PROVIDED DATA:
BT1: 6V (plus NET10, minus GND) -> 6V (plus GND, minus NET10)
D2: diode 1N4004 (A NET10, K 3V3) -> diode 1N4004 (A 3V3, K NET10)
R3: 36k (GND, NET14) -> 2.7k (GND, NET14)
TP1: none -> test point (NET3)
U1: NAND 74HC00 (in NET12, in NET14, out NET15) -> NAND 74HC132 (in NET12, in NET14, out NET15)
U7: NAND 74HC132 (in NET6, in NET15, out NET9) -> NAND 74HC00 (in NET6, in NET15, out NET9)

INSTRUCTIONS FOR THE TASK:
Only lines with the word "NAND" are wanted. Find and copy them from the records above.

RESPONSE TO THIS EXERCISE:
U1: NAND 74HC00 (in NET12, in NET14, out NET15) -> NAND 74HC132 (in NET12, in NET14, out NET15)
U7: NAND 74HC132 (in NET6, in NET15, out NET9) -> NAND 74HC00 (in NET6, in NET15, out NET9)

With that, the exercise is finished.